**Written exercise**:
Rewrite everything from the line containing "actuaries (798, 1199)" down to the line containing "cubicle (1166, 218)", swapping "specified" for "listed" and leaving all else unchanged.

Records
┌──
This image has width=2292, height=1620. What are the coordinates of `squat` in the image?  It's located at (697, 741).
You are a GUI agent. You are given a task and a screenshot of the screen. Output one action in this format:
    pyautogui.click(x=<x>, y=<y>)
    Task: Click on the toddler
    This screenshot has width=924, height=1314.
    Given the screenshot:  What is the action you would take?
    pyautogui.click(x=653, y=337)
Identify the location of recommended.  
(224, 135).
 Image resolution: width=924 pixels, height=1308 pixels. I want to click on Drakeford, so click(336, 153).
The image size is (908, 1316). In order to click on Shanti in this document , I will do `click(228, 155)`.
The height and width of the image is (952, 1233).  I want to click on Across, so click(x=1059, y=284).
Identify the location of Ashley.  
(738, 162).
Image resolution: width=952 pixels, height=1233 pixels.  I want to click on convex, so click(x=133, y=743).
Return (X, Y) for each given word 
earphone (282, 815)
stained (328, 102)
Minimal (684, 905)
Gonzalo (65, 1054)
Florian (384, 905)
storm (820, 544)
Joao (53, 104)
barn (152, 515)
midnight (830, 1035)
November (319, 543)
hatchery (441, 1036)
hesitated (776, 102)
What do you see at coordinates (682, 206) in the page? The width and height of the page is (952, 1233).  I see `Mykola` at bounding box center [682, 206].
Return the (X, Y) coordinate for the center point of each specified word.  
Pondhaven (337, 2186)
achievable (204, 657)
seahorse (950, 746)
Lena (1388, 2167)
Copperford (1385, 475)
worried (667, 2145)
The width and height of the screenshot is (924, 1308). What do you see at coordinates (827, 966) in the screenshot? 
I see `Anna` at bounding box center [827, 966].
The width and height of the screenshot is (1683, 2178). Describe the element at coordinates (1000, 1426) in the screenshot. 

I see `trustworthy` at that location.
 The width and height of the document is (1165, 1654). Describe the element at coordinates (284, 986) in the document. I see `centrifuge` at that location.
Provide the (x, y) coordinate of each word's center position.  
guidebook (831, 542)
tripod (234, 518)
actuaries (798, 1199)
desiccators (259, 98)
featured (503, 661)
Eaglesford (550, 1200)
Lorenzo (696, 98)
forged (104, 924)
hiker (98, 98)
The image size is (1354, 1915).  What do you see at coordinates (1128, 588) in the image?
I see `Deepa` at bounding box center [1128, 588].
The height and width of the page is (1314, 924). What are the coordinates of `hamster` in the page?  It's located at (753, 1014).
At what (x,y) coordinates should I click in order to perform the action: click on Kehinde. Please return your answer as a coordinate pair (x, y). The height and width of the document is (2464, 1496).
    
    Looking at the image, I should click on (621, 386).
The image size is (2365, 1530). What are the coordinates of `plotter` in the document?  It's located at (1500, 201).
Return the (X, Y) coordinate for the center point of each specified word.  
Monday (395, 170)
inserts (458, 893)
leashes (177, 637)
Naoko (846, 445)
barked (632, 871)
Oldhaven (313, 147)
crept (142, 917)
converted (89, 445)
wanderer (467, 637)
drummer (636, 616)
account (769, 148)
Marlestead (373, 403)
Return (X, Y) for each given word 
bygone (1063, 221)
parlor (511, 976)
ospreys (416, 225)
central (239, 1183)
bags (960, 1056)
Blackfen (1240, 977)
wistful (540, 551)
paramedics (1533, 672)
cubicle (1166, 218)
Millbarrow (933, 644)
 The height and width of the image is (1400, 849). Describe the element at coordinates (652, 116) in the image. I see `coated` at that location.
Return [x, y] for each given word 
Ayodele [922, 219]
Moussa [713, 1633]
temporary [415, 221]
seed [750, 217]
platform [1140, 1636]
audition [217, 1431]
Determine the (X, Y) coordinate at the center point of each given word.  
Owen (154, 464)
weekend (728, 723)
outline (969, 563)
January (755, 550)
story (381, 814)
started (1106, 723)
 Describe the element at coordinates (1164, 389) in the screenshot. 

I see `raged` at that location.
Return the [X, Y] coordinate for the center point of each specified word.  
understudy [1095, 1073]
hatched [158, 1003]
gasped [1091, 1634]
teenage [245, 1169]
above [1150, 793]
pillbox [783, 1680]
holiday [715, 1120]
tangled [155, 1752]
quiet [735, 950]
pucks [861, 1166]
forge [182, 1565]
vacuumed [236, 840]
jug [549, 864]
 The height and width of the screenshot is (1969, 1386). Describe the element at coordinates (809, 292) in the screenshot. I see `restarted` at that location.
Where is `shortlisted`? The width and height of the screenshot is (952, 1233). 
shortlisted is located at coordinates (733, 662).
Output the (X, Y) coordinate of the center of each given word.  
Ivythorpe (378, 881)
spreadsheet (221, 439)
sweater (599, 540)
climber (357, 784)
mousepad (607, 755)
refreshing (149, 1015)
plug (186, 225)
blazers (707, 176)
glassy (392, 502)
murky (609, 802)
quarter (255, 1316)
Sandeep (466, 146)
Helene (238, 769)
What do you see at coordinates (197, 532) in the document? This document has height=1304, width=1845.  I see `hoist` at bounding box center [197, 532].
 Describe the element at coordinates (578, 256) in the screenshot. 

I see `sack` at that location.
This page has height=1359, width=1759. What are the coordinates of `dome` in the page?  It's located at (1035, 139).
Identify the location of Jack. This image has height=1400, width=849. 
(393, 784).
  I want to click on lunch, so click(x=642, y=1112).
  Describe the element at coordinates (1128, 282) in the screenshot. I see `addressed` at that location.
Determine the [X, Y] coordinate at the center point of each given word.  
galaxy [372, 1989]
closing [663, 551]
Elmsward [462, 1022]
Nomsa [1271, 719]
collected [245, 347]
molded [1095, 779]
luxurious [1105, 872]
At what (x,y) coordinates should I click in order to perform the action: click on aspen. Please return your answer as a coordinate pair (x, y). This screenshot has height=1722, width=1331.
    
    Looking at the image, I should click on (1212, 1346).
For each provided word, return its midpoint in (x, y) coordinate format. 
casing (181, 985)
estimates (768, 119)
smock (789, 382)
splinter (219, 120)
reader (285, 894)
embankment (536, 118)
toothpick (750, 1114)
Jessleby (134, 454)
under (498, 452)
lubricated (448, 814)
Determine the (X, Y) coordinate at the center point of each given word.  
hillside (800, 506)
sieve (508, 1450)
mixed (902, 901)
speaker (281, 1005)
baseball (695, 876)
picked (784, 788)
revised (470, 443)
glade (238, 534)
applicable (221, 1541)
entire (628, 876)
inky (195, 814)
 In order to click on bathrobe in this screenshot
└──
**Response for this exercise**:
actuaries (798, 1199)
desiccators (259, 98)
featured (503, 661)
Eaglesford (550, 1200)
Lorenzo (696, 98)
forged (104, 924)
hiker (98, 98)
The image size is (1354, 1915).  What do you see at coordinates (1128, 588) in the image?
I see `Deepa` at bounding box center [1128, 588].
The height and width of the page is (1314, 924). What are the coordinates of `hamster` in the page?  It's located at (753, 1014).
At what (x,y) coordinates should I click in order to perform the action: click on Kehinde. Please return your answer as a coordinate pair (x, y). The height and width of the document is (2464, 1496).
    
    Looking at the image, I should click on (621, 386).
The image size is (2365, 1530). What are the coordinates of `plotter` in the document?  It's located at (1500, 201).
Return the (X, Y) coordinate for the center point of each listed word.  
Monday (395, 170)
inserts (458, 893)
leashes (177, 637)
Naoko (846, 445)
barked (632, 871)
Oldhaven (313, 147)
crept (142, 917)
converted (89, 445)
wanderer (467, 637)
drummer (636, 616)
account (769, 148)
Marlestead (373, 403)
Return (X, Y) for each given word 
bygone (1063, 221)
parlor (511, 976)
ospreys (416, 225)
central (239, 1183)
bags (960, 1056)
Blackfen (1240, 977)
wistful (540, 551)
paramedics (1533, 672)
cubicle (1166, 218)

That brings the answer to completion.